Task to complete:
For each line below, check for the word "none", then state how many lines contain it, with no other output.

_____

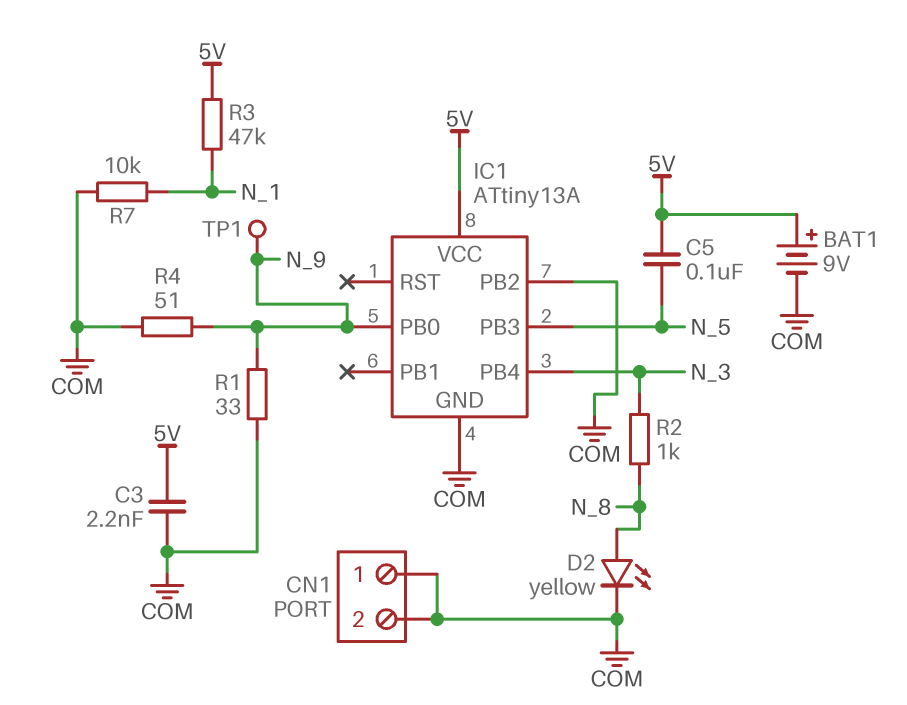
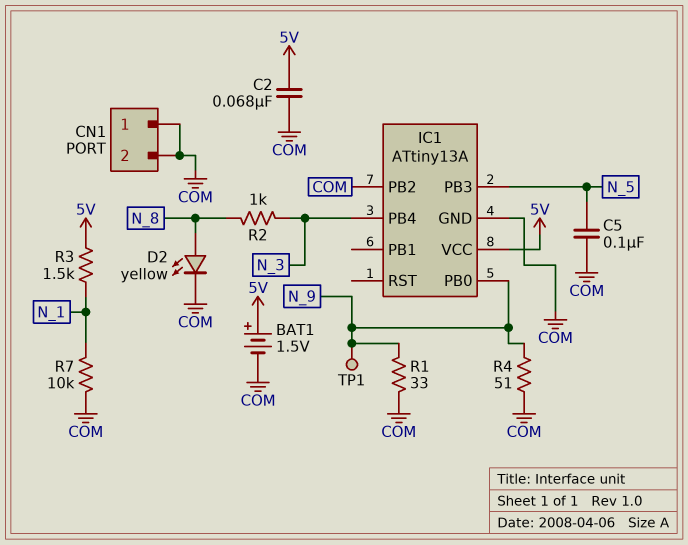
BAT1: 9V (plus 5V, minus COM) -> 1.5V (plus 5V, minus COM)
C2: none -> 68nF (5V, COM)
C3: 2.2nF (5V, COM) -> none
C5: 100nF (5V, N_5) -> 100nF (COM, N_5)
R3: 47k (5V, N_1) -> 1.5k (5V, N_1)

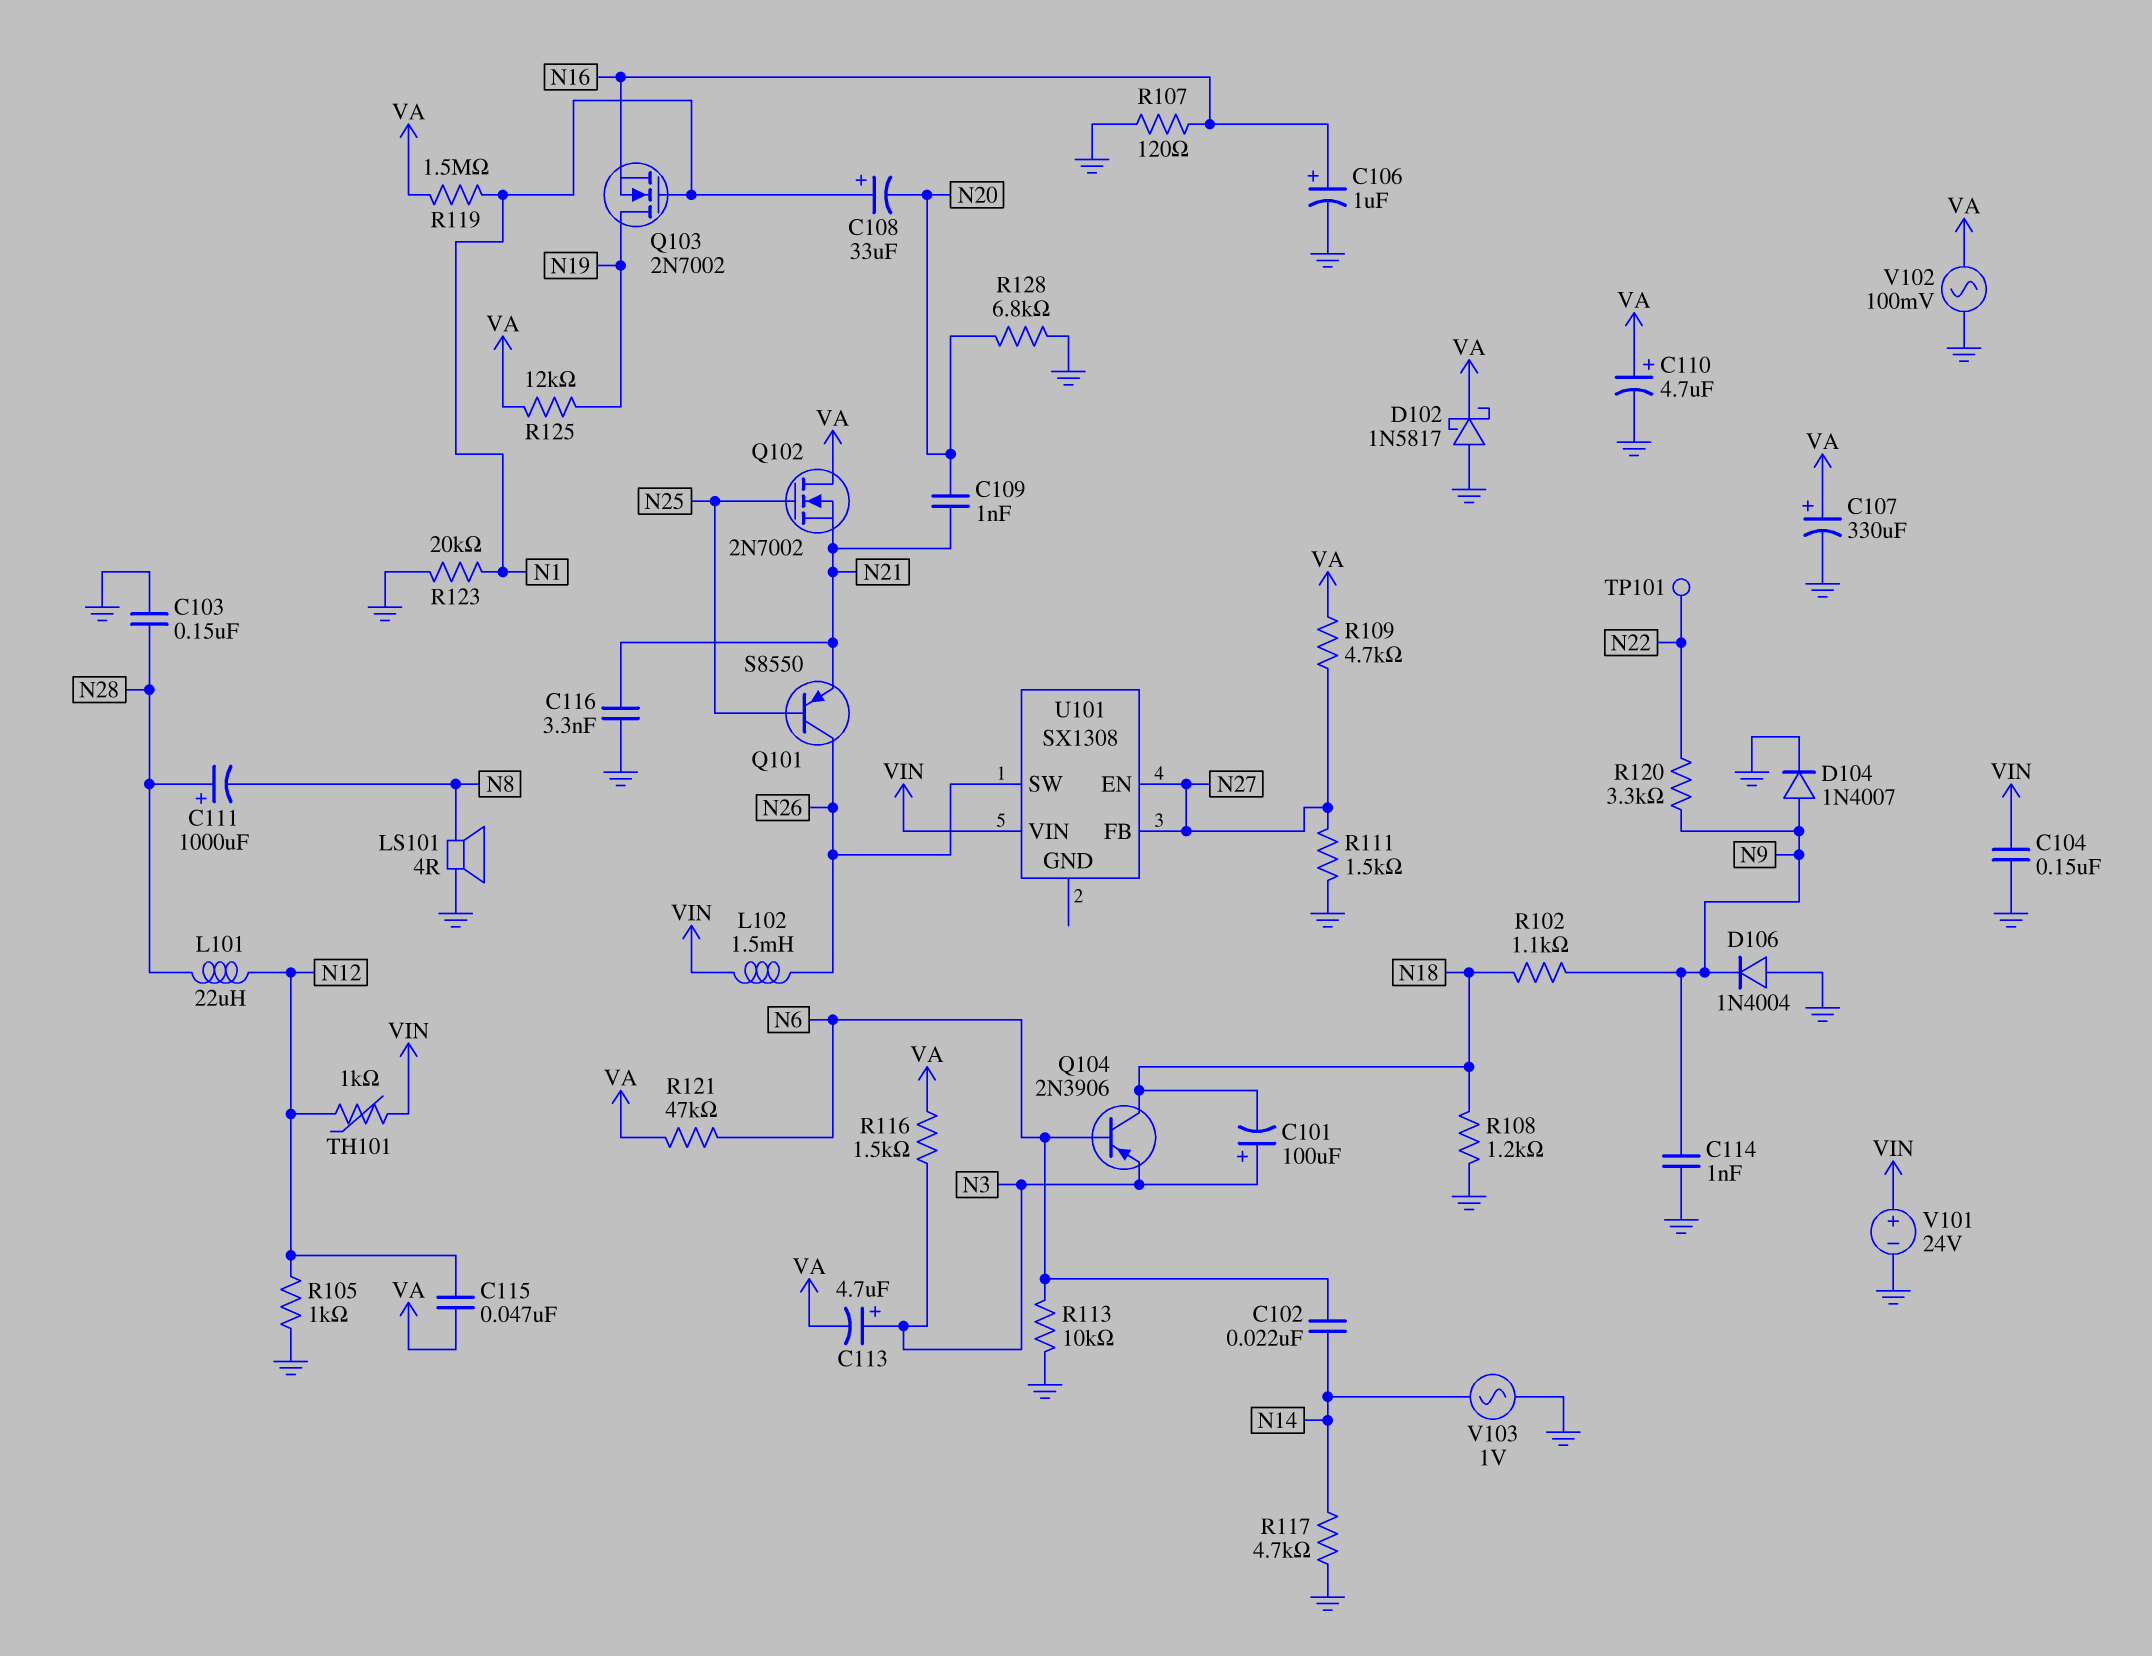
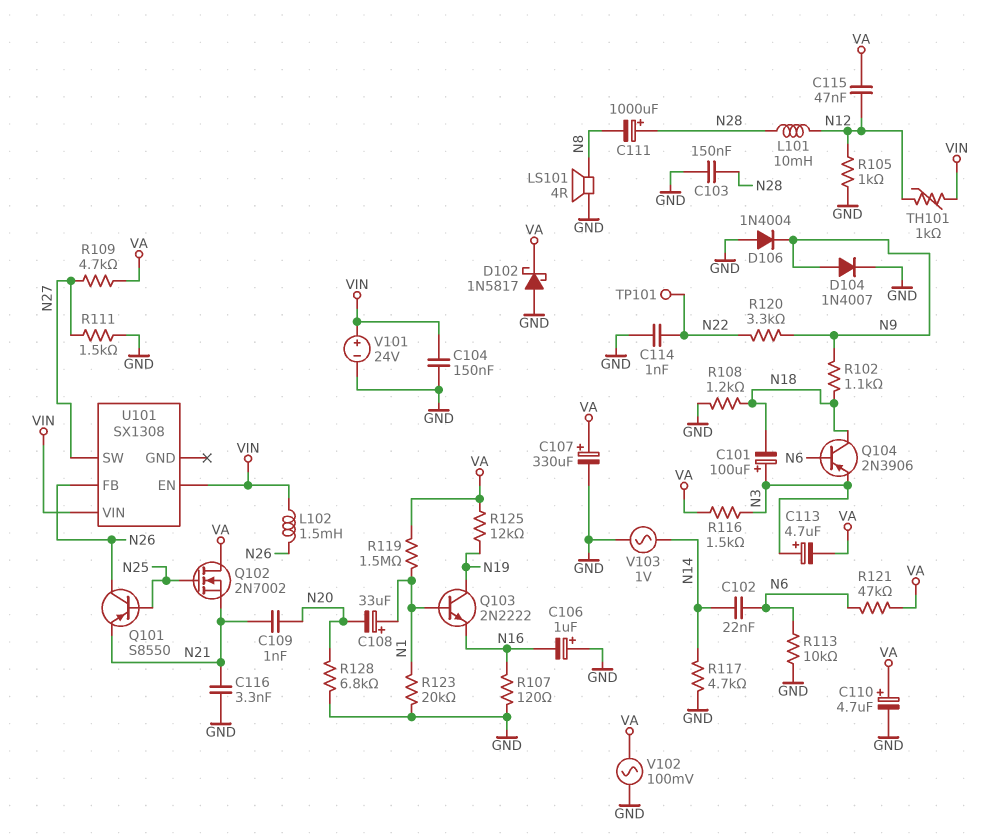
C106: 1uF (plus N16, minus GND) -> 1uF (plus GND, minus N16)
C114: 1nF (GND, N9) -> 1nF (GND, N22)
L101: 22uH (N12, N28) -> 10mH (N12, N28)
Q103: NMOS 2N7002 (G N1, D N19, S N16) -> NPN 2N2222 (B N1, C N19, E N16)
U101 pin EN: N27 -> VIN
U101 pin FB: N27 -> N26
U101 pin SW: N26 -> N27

_____

Solution to the exercise:
2